Below are records; copy every line in them that holds the word "black".
── EXERCISE INPUT
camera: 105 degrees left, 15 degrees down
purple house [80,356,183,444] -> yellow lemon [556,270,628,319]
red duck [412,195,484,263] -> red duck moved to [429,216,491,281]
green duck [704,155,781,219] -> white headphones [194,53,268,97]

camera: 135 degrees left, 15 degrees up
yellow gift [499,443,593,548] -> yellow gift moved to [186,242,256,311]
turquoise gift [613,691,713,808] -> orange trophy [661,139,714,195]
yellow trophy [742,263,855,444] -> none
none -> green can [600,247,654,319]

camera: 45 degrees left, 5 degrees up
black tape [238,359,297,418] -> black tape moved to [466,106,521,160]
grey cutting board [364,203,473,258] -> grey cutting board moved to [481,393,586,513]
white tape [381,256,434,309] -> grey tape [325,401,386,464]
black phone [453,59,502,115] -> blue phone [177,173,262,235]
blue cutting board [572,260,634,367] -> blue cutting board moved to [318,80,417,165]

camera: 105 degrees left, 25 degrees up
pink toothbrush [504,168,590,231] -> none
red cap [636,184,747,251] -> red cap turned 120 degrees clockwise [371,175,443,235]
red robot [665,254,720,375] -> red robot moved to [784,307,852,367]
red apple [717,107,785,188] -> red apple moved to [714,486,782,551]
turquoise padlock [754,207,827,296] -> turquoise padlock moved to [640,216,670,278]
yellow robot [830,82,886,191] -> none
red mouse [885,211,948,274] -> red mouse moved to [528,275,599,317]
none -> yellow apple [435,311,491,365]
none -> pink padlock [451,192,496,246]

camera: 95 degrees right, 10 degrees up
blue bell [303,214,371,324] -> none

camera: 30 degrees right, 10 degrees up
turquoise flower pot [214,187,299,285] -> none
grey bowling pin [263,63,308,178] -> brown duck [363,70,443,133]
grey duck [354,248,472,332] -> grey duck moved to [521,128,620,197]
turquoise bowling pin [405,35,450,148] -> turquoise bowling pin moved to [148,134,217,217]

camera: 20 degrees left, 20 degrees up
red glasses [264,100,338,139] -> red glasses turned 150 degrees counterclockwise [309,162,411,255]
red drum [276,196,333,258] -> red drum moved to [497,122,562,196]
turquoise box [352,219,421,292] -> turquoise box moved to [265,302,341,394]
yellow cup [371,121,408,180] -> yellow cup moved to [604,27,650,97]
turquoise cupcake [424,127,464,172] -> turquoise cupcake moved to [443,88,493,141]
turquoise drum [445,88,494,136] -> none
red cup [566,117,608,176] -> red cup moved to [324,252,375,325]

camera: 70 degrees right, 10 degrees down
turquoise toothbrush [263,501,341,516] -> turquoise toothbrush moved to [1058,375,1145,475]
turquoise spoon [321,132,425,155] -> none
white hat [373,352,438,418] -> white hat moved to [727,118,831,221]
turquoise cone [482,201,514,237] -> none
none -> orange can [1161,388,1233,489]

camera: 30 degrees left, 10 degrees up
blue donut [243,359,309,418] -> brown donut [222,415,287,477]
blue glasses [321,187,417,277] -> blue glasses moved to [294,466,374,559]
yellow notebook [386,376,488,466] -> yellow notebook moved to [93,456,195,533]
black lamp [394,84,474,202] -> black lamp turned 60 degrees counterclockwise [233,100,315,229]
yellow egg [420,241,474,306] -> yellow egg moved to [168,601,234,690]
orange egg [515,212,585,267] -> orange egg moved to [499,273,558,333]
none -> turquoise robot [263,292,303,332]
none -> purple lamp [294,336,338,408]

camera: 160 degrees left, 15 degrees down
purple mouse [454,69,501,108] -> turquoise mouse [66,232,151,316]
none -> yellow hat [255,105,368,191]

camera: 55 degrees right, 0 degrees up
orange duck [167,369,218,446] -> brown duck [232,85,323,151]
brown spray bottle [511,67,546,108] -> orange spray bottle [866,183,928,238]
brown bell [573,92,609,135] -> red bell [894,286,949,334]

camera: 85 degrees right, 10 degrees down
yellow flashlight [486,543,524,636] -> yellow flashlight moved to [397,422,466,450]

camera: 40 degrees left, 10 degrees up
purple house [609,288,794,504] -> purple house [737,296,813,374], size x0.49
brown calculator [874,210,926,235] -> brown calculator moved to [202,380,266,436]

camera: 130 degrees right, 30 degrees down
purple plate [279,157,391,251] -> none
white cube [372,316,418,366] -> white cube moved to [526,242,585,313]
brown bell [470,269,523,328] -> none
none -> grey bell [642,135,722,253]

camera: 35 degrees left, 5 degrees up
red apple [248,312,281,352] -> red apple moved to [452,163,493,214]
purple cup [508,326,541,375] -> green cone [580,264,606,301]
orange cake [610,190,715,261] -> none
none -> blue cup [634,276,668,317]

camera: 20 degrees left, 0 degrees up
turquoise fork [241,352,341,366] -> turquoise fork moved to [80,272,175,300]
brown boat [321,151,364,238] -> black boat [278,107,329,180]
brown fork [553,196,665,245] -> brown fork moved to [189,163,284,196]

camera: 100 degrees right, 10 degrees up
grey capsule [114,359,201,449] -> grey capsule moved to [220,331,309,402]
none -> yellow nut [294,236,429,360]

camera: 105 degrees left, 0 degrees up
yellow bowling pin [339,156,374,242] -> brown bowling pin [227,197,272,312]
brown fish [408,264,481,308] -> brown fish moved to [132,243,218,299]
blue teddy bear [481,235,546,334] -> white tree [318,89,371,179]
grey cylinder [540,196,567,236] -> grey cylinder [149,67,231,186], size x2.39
────
◆ ANSWER SPACE
black tape [238,359,297,418] -> black tape moved to [466,106,521,160]
black phone [453,59,502,115] -> blue phone [177,173,262,235]
black lamp [394,84,474,202] -> black lamp turned 60 degrees counterclockwise [233,100,315,229]
brown boat [321,151,364,238] -> black boat [278,107,329,180]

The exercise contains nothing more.